Content starts

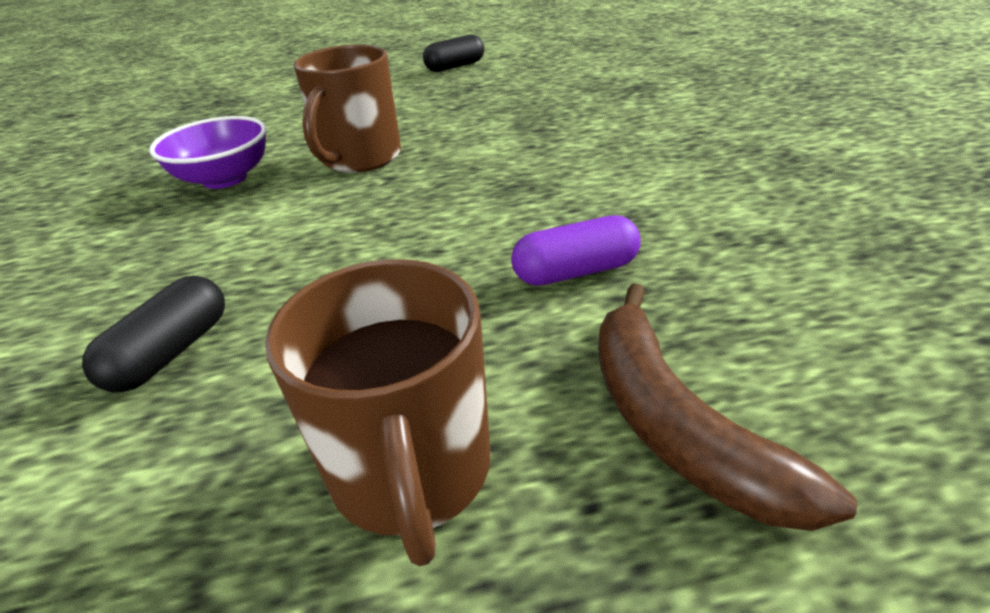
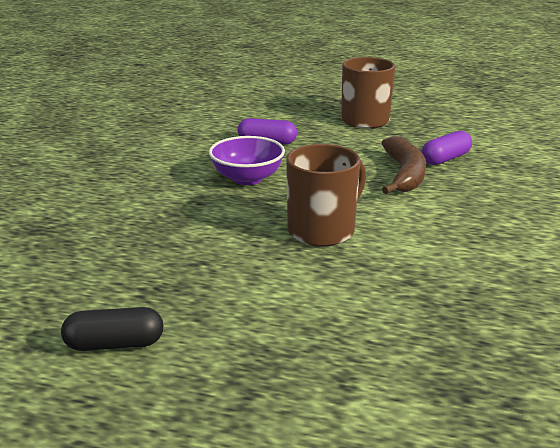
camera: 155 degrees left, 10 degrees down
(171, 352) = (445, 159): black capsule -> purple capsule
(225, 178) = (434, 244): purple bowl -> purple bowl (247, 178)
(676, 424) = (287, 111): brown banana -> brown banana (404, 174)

Content ends
Content starts

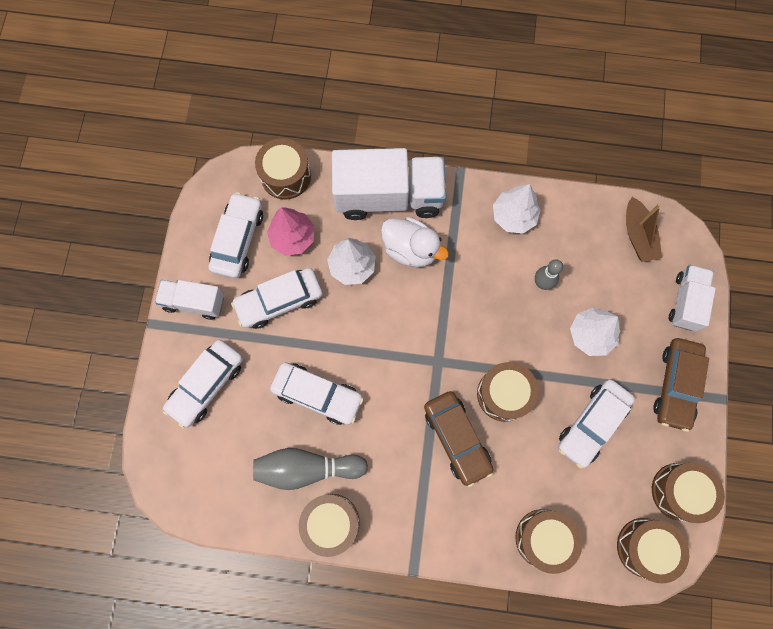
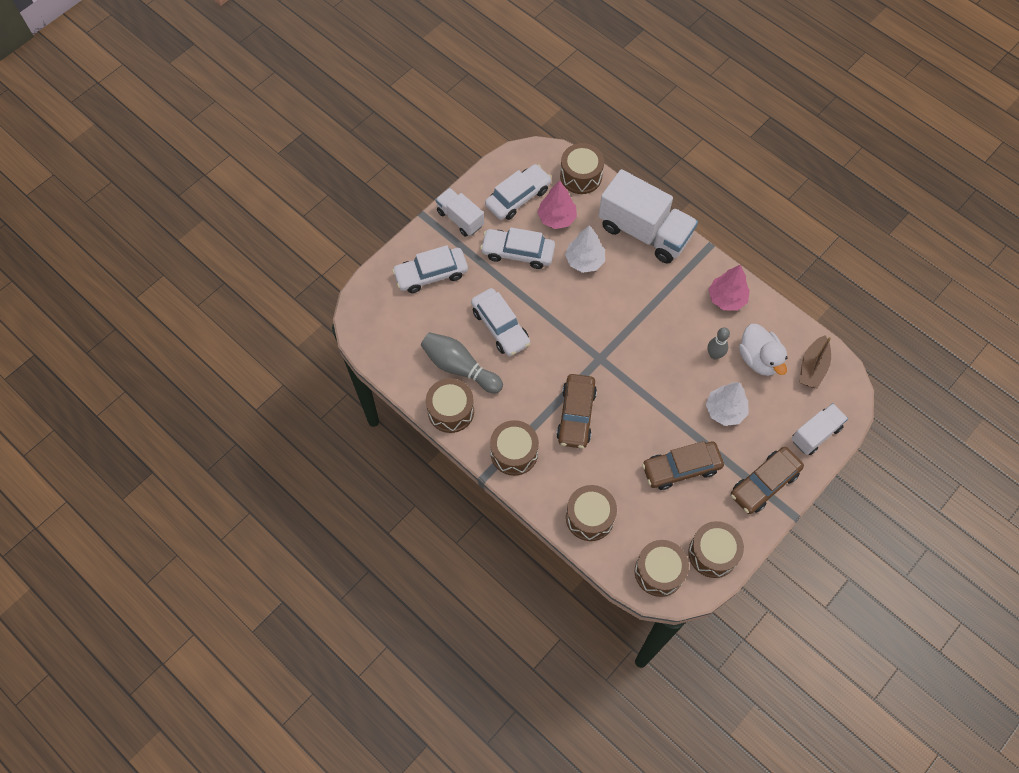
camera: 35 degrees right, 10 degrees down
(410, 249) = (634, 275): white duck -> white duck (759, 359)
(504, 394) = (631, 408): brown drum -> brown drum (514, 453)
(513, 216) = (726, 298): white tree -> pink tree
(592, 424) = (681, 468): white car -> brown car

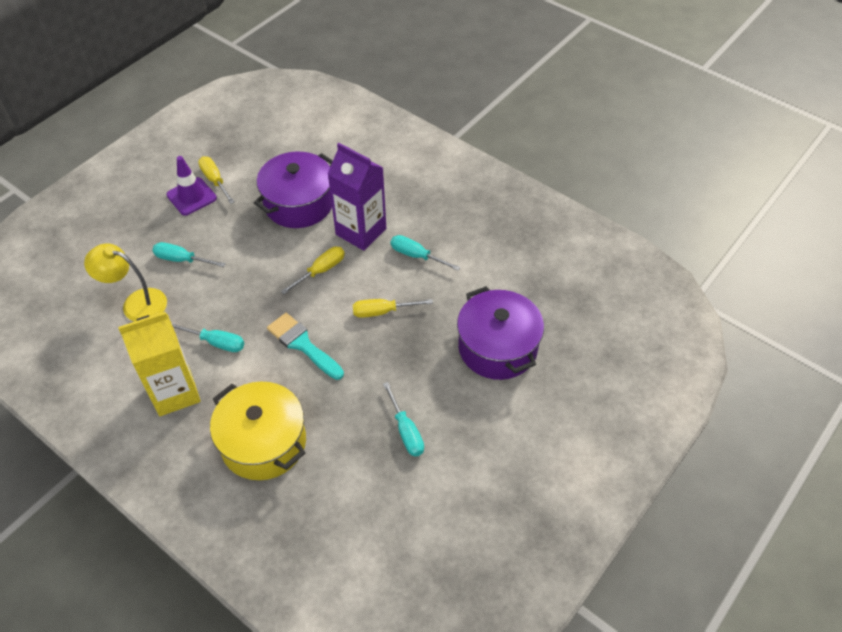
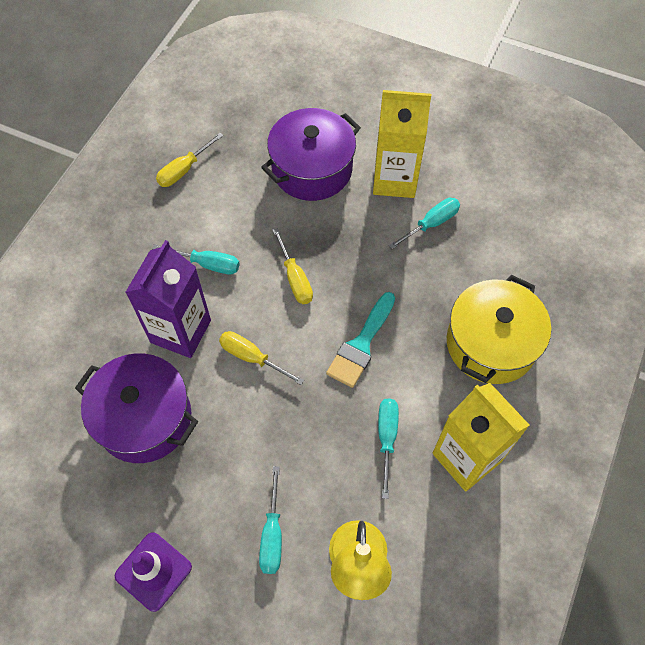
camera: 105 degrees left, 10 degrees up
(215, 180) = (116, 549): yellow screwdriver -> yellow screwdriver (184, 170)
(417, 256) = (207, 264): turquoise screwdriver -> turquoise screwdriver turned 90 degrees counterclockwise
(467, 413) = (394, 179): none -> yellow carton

Content ends
Content starts

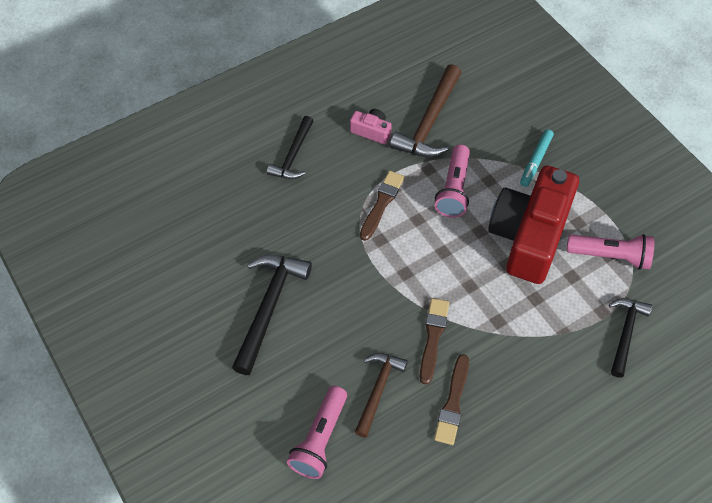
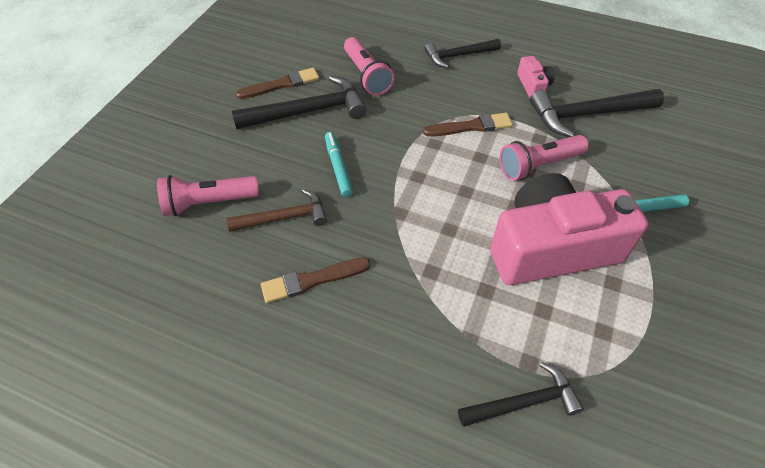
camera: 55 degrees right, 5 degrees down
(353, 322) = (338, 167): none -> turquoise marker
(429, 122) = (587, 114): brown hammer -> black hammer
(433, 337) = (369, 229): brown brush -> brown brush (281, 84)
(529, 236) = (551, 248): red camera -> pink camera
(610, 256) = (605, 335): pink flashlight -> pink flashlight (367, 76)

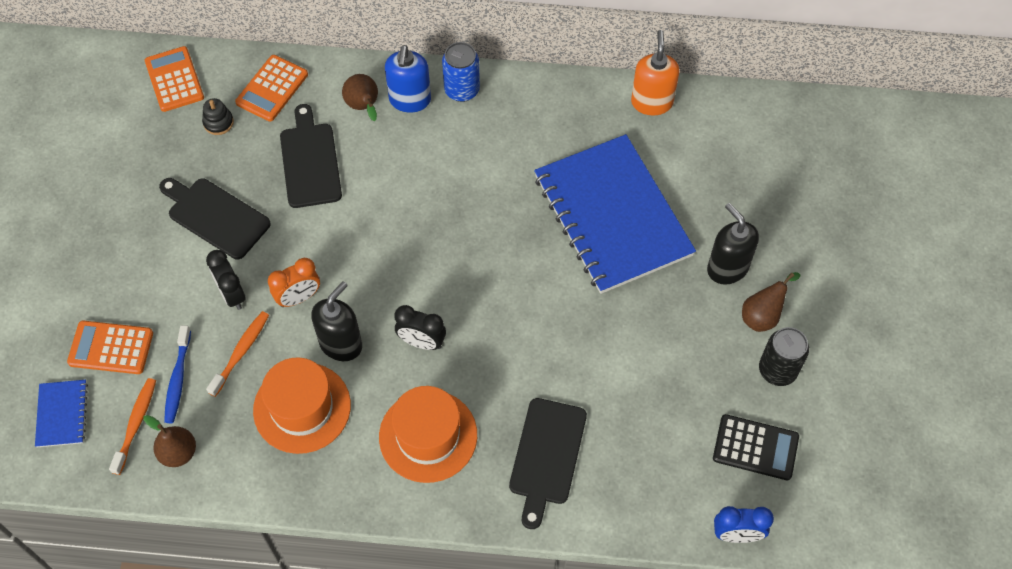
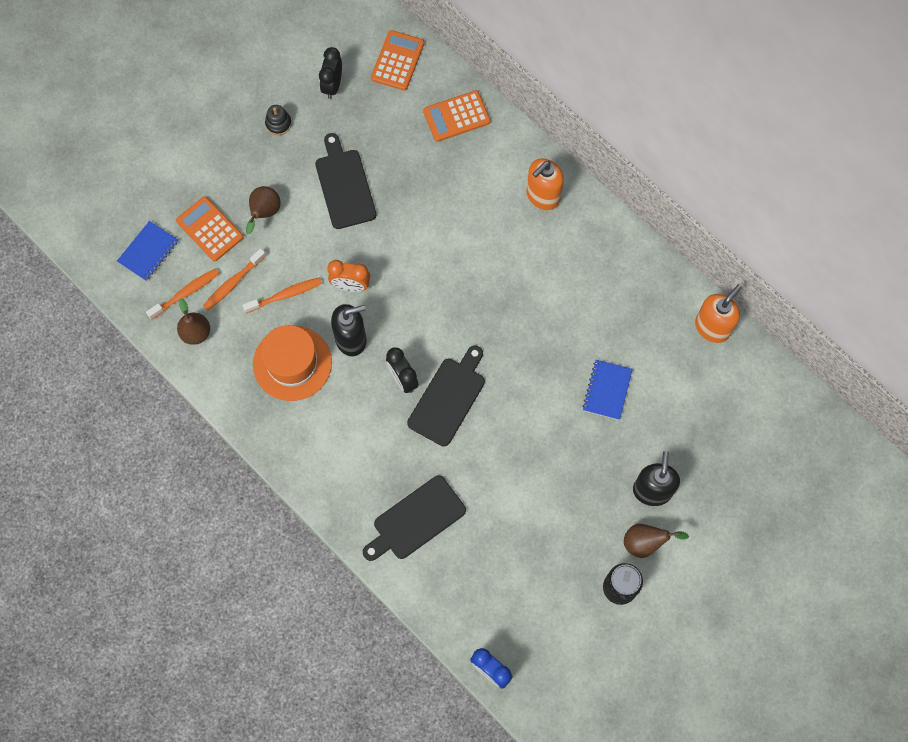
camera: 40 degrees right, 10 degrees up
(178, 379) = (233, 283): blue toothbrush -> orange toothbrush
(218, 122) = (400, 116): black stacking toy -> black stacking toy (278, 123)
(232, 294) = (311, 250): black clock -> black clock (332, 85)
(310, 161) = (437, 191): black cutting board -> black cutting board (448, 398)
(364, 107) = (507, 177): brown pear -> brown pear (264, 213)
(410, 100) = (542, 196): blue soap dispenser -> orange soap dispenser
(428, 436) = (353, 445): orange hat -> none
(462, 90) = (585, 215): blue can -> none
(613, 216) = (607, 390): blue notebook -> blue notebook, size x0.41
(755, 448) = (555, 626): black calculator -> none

Content ends

• **WHAT TO WORK ON**: I'd like the lines above from the one with "camera: 105 degrees left, 10 degrees up" up to and including the one with "(467, 413) = (394, 179): none" copied exactly, with no other lines.

• **WRITTEN SOLUTION**:
camera: 105 degrees left, 10 degrees up
(215, 180) = (116, 549): yellow screwdriver -> yellow screwdriver (184, 170)
(417, 256) = (207, 264): turquoise screwdriver -> turquoise screwdriver turned 90 degrees counterclockwise
(467, 413) = (394, 179): none -> yellow carton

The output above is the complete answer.